▶ [Material for this exercise]:

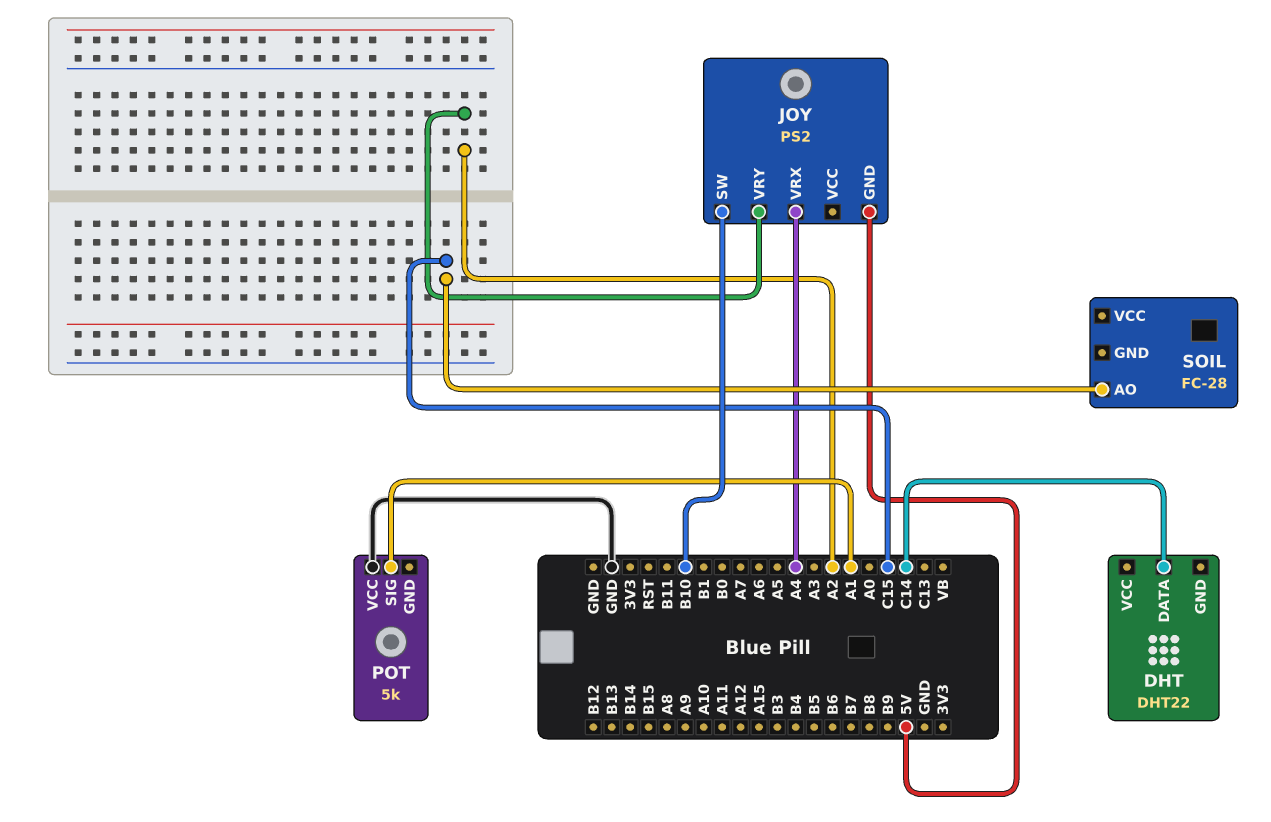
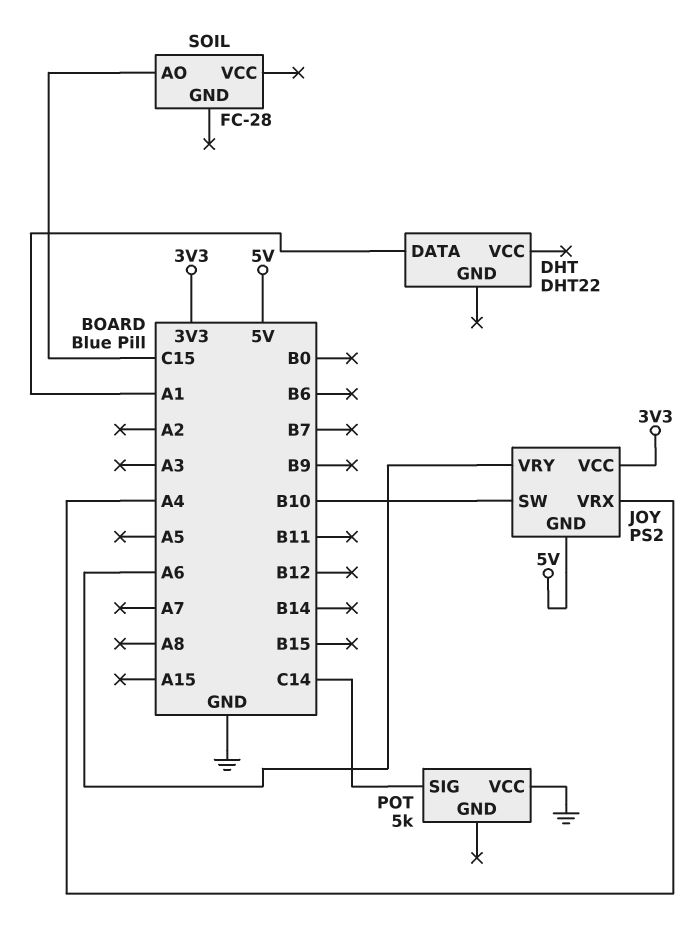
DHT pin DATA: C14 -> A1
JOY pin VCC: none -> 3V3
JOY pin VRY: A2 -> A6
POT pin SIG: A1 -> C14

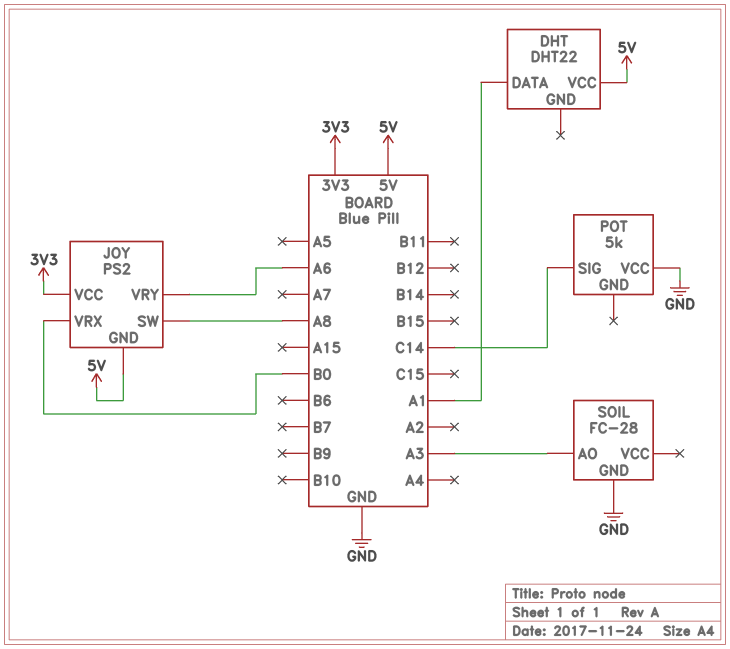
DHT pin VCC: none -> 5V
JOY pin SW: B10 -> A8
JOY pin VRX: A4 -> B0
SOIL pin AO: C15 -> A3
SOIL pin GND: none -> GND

▶ [Exercise directions]: The word "SOIL" appears in some of the lines above. Copy those lines.

▶ [Task output]:
SOIL pin AO: C15 -> A3
SOIL pin GND: none -> GND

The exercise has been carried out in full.